## JOB:
Return every line of the items that contains the string "tuplet"; case counts.

------------------------------------------------

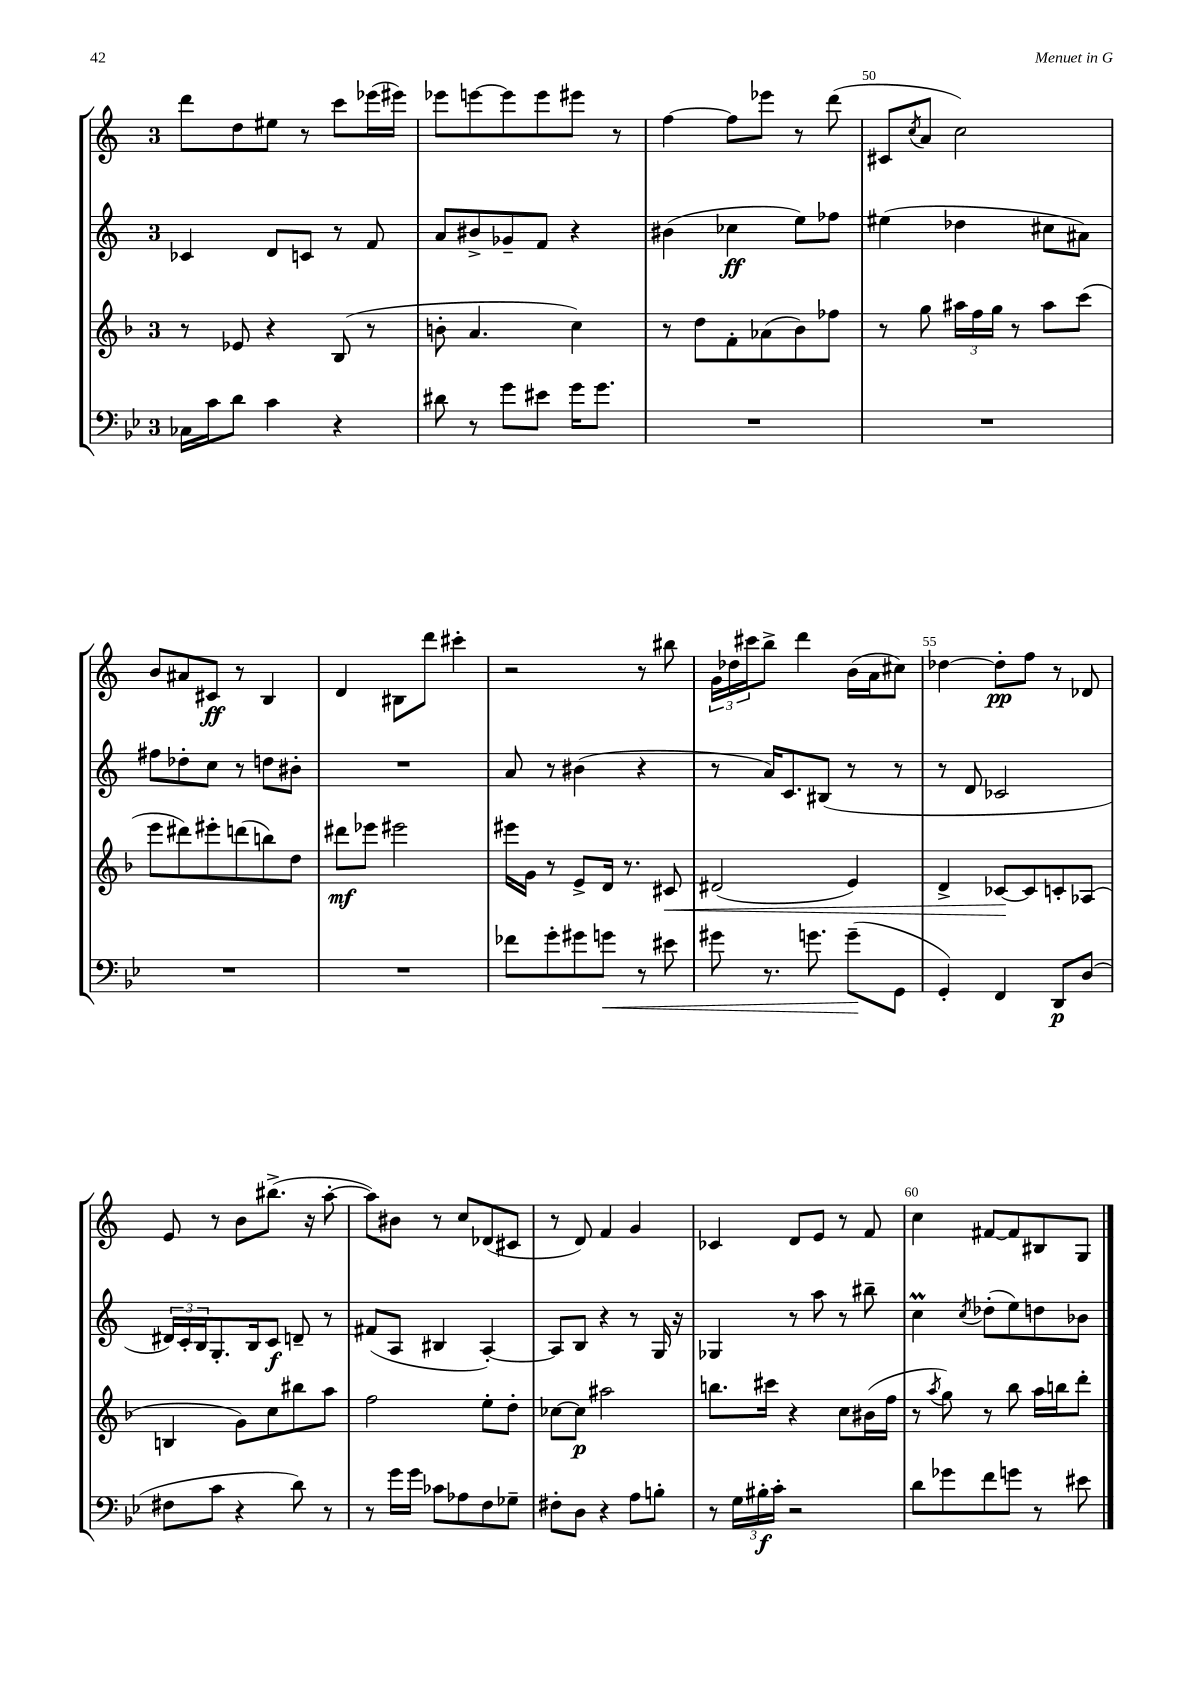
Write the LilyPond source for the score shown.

<<
\new StaffGroup <<
\new Staff = "s0" {
    \clef treble \key c \major \once \override Staff.TimeSignature.style = #'single-digit \time 3/4
    d'''8 d''8 eis''8 r8 c'''8 ees'''16( eis'''16) |
    ees'''8 e'''8~ e'''8 e'''8 eis'''8 r8 |
    f''4~ f''8 ees'''8 r8 d'''8( |
    cis'8 \acciaccatura { c''8 } a'8 c''2) |
    b'8 ais'8 cis'8\ff r8 b4 |
    d'4 bis8 d'''8 cis'''4-. |
    r2 r8 bis''8 |
    \tuplet 3/2 { g'16 des''16 cis'''16 } b''8-> d'''4 b'16( a'16 cis''8) |
    des''4~ des''8-.\pp f''8 r8 des'8 |
    e'8 r8 b'8 bis''8.->( r16 a''8~-. |
    a''8) bis'8 r8 c''8 des'8( cis'8 |
    r8 d'8) f'4 g'4 |
    ces'4 d'8 e'8 r8 f'8 |
    c''4 fis'8~ fis'8 bis8 g8 \bar "|." |
}
\new Staff = "s1" {
    \clef treble \key c \major \once \override Staff.TimeSignature.style = #'single-digit \time 3/4
    ces'4 d'8 c'8 r8 f'8 |
    a'8 bis'8-> ges'8-- f'8 r4 |
    bis'4( ces''4\ff e''8) fes''8 |
    eis''4( des''4 cis''8 ais'8) |
    fis''8 des''8-. c''8 r8 d''8 bis'8-. |
    R2. |
    a'8 r8 bis'4( r4 |
    r8 a'16) c'8. bis8( r8 r8 |
    r8 d'8 ces'2 |
    \tuplet 3/2 { dis'16) c'16-. b16 } g8.-. b16 c'8\f d'8-- r8 |
    fis'8( a8 bis4 a4~-.) |
    a8 b8 r4 r8 g16 r16 |
    ges4 r8 a''8 r8 bis''8-- |
    c''4\prall \acciaccatura { c''8 } des''8-.( e''8) d''8 bes'8 \bar "|." |
}
\new Staff = "s2" {
    \clef treble \key f \major \once \override Staff.TimeSignature.style = #'single-digit \time 3/4
    r8 ees'8 r4 bes8( r8 |
    b'8-. a'4. c''4) |
    r8 d''8 f'8-. aes'8( bes'8) fes''8 |
    r8 g''8 \tuplet 3/2 { ais''16 f''16 g''16 } r8 ais''8 c'''8( |
    e'''8 dis'''8) eis'''8-. d'''8( b''8) d''8 |
    dis'''8\mf ees'''8 eis'''2 |
    eis'''16 g'16 r8 e'8-> d'16 r8. cis'8\< |
    dis'2( e'4) |
    d'4-> ces'8~\! ces'8 c'8-. aes8( |
    b4 g'8) c''8 bis''8 a''8 |
    f''2 e''8-. d''8-. |
    ces''8~ ces''8\p ais''2 |
    b''8. cis'''16 r4 c''8 bis'16( f''16 |
    r8 \acciaccatura { a''8 } g''8) r8 bes''8 a''16 b''16 d'''8-. \bar "|." |
}
\new Staff = "s3" {
    \clef bass \key bes \major \once \override Staff.TimeSignature.style = #'single-digit \time 3/4
    ces16 c'16 d'8 c'4 r4 |
    dis'8 r8 g'8 eis'8 g'16 g'8. |
    R2. |
    R2. |
    R2. |
    R2. |
    fes'8 g'8-. gis'8 g'8\< r8 eis'8 |
    gis'8 r8. g'8. g'8--\!( g,8 |
    g,4-.) f,4 d,8\p d8( |
    fis8 c'8 r4 d'8) r8 |
    r8 g'16 g'16 ces'8 aes8 f8 ges8-- |
    fis8-. d8 r4 a8 b8-. |
    r8 \tuplet 3/2 { g16 bis16-.\f c'16-. } r2 |
    d'8 ges'8 f'8 g'8 r8 eis'8 \bar "|." |
}
>>
>>
\layout { \context { \Score currentBarNumber = #47 \override BarNumber.break-visibility = ##(#f #t #t) barNumberVisibility = #(every-nth-bar-number-visible 5) } }
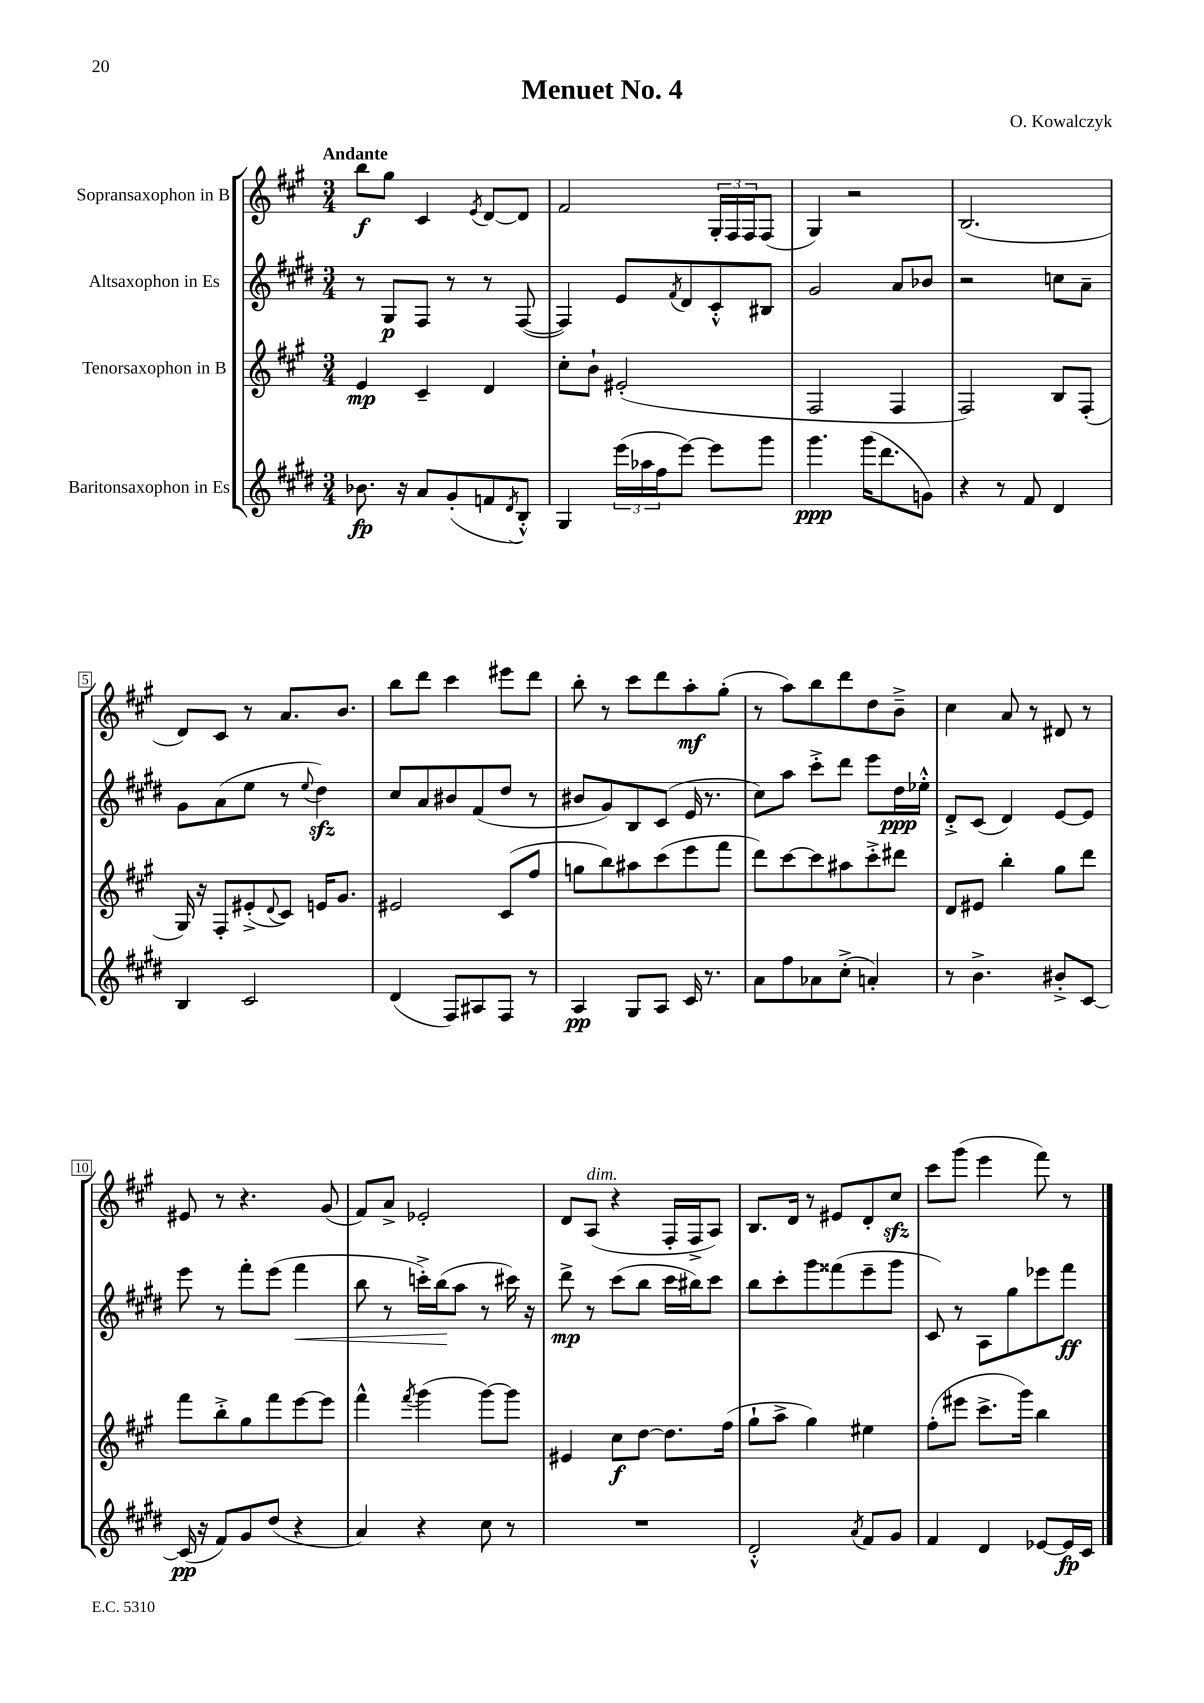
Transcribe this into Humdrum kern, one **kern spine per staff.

**kern	**kern	**kern	**kern
*staff4	*staff3	*staff2	*staff1
*clefG2	*clefG2	*clefG2	*clefG2
*k[f#c#g#d#]	*k[f#c#g#]	*k[f#c#g#d#]	*k[f#c#g#]
*M3/4	*M3/4	*M3/4	*M3/4
8.b-	4e	8r	8bb
.	.	8G#	8gg#
16r	.	.	.
8a	4c#~	8F#	4c#
(8g#'	.	8r	.
.	.	.	8qe
8f	4d	8r	[8d
8qd#	.	.	.
8B'^^)	.	([8F#	8d]
=	=	=	=
4G#	8cc#'	4F#])	2f#
.	8b`	.	.
(24eee	(2e#'	8e	.
24aa-	.	.	.
24ff#	.	.	.
.	.	8qf#	.
[8eee)	.	8d#	.
8eee]	.	8c#'^^	24G#'
.	.	.	24F#
.	.	.	24F#
8ggg#	.	8B#	(8F#
=	=	=	=
4.ggg#	2F#	2g#	4G#)
.	.	.	2r
(16ggg#	.	.	.
8.ddd#	.	.	.
.	4F#	8a	.
8g)	.	8b-	.
=	=	=	=
4r	2F#)	2r	(2.B
8r	.	.	.
8f#	.	.	.
4d#	8B	8cc	.
.	(8F#'	8a~	.
=	=	=	=
4B	16G#)	8g#	8d)
.	16r	.	.
.	8F#'	(8a	8c#
2c#	(8e#'^	8ee	8r
.	8qqd	.	.
.	8c#)	8r	8.a
.	.	8qqee	.
.	16e	4dd#)	.
.	8.g#	.	8.b
=	=	=	=
(4d#	2e#	8cc#	8bb
.	.	8a	8ddd
8F#)	.	8b#	4ccc#
8A#	.	(8f#	.
8F#	(8c#	8dd#	8eee#
8r	8ff#	8r	8ddd
=	=	=	=
4A	8gg	8b#	8bb'
.	8bb)	8g#)	8r
8G#	8aa#	8B	8ccc#
8A	(8ccc#	(8c#	8ddd
16c#	8eee	16e	8aa'
8.r	.	8.r	.
.	8fff#	.	(8gg#'
=	=	=	=
8a	8ddd)	8cc#)	8r
8ff#	[8ccc#	8aa	8aa)
8a-	8ccc#]	8ccc#'^	8bb
(8cc#'^	8aa#	8ddd#	8ddd
4a')	8ccc#'^	8eee	8dd
.	8ddd#	16dd#	8b~^
.	.	16ee-'^^	.
=	=	=	=
8r	8d	8d#'^	4cc#
4.b^	8e#	(8c#	.
.	4bb'	4d#)	8a
.	.	.	8r
8b#'^	8gg#	[8e	8d#
[8c#	8ddd	8e]	8r
=	=	=	=
(16c#]	8fff#	8eee	8e#
16r	.	.	.
8f#)	8bb'^	8r	8r
8g#	8gg#	8fff#'	4.r
(8dd#	8fff#	(8eee	.
4r	[8eee	4fff#	.
.	8eee]	.	(8g#
=	=	=	=
4a)	4fff#^^	8bb	8f#)
.	.	8r	8a^
.	8qfff#	.	.
4r	(4ggg#	16ccc'^)	2e-'
.	.	(16bb	.
.	.	8aa	.
8cc#	[8ggg#)	8r	.
8r	8ggg#]	16ccc#)	.
.	.	16r	.
=	=	=	=
2.r	4e#	8ddd#^	8d
.	.	8r	(8A
.	8cc#	(8ccc#	4r
.	[8dd	8bb	.
.	8.dd]	16ccc#	16F#'
.	.	16bb#)	16F#^
.	.	8ccc#	8A)
.	(16ff#	.	.
=	=	=	=
2d#'^^	8gg#`	8bb	8.B
.	8aa^	8ccc#'	.
.	.	.	16d
.	4gg#)	8ggg#	8r
.	.	(8fff##	8e#
8qa	.	.	.
8f#	4ee#	8eee~	8d'
8g#	.	8ggg#	8cc#
=	=	=	=
4f#	(8ff#'	8c#)	8ccc#
.	8eee#	8r	(8ggg#
4d#	8.ccc#^	8A	4eee
.	.	8gg#	.
.	16ggg#)	.	.
[8e-	4bb	8eee-	8fff#)
16e-]	.	8fff#	8r
16c#	.	.	.
==	==	==	==
*-	*-	*-	*-
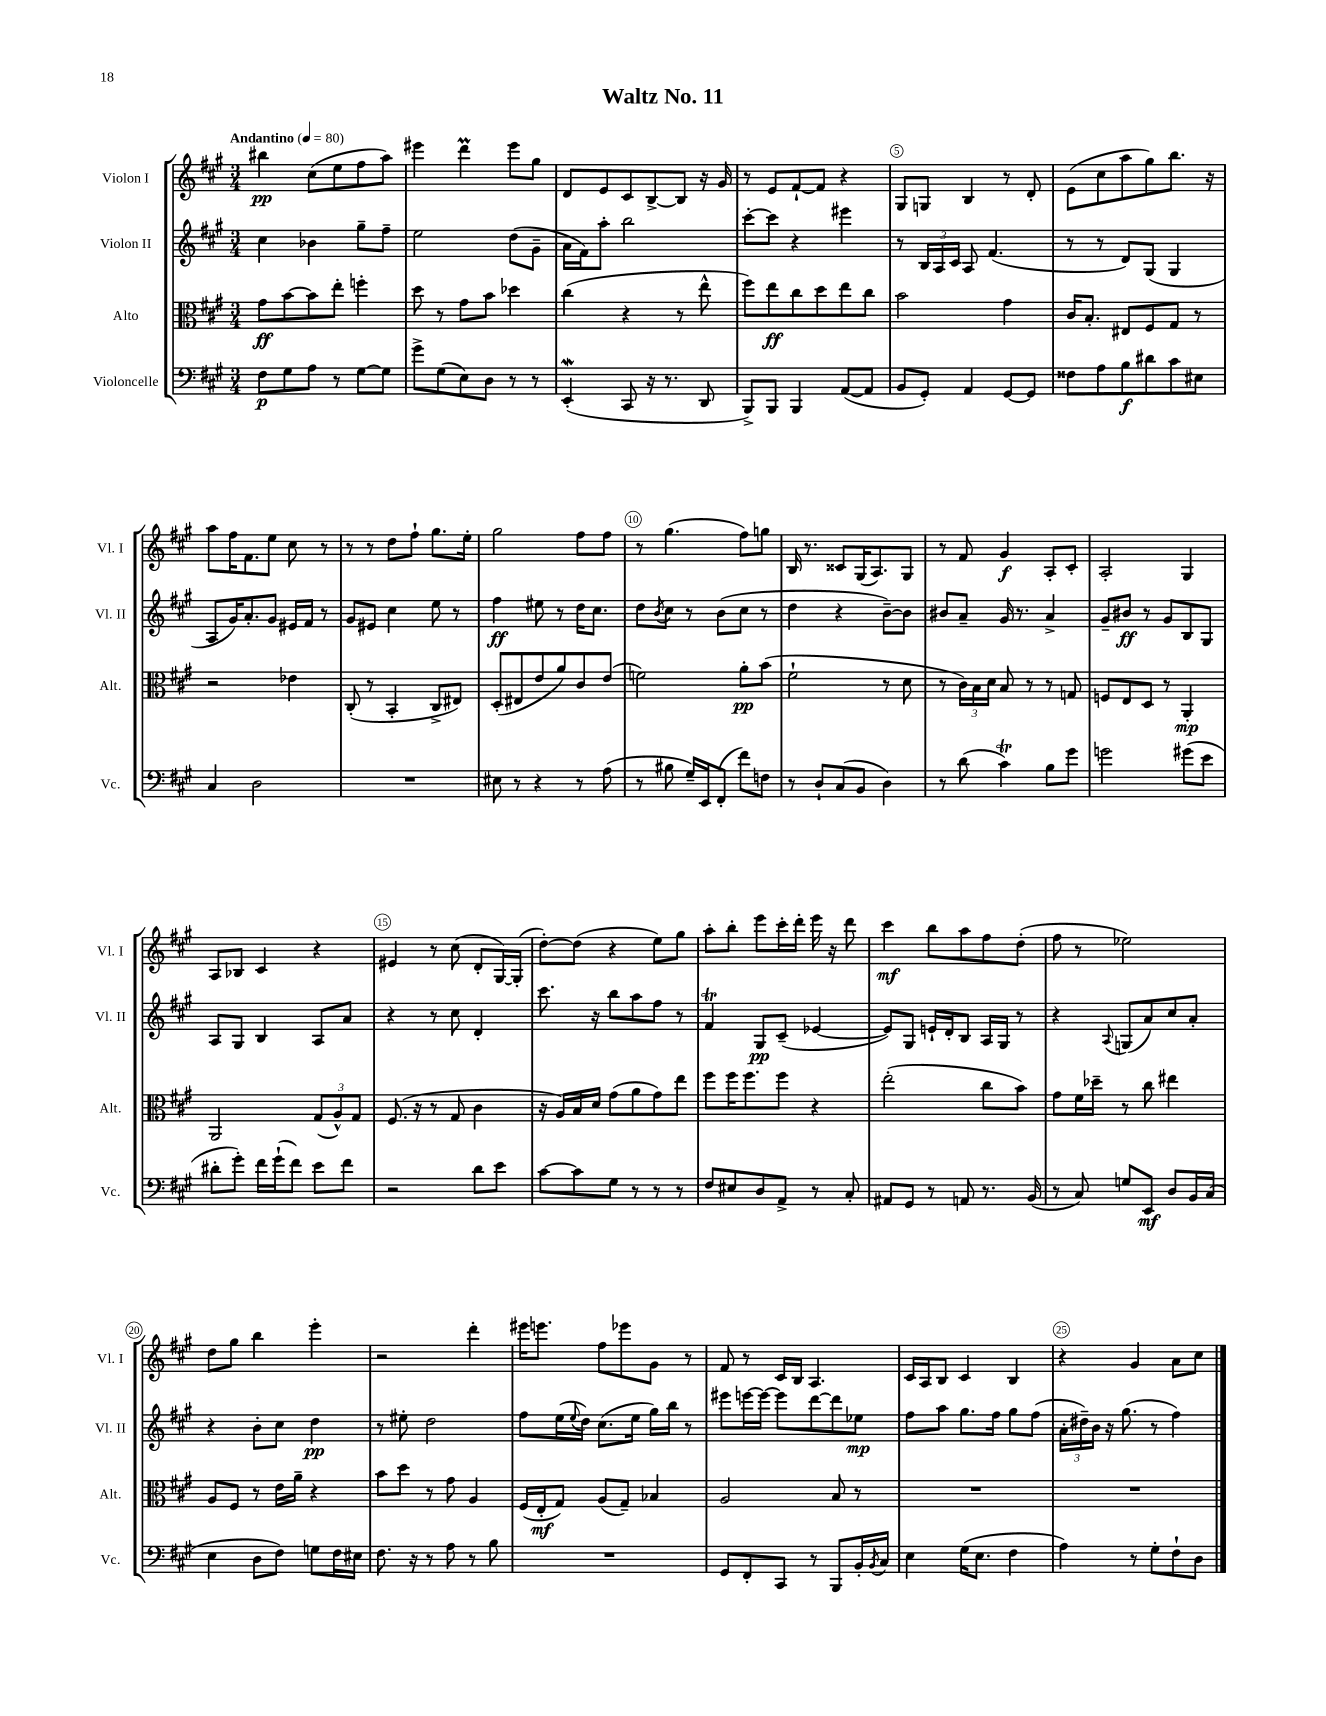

------------------------------------------------

## FINISHED TASK:
    \tuplet 3/2 { g'16 des''16 cis'''16 } b''8-> d'''4 b'16( a'16 cis''8) |
    \tuplet 3/2 { dis'16) c'16-. b16 } g8.-. b16 c'8\f d'8-- r8 |
    r8 g''8 \tuplet 3/2 { ais''16 f''16 g''16 } r8 ais''8 c'''8( |
    r8 \tuplet 3/2 { g16 bis16-.\f c'16-. } r2 |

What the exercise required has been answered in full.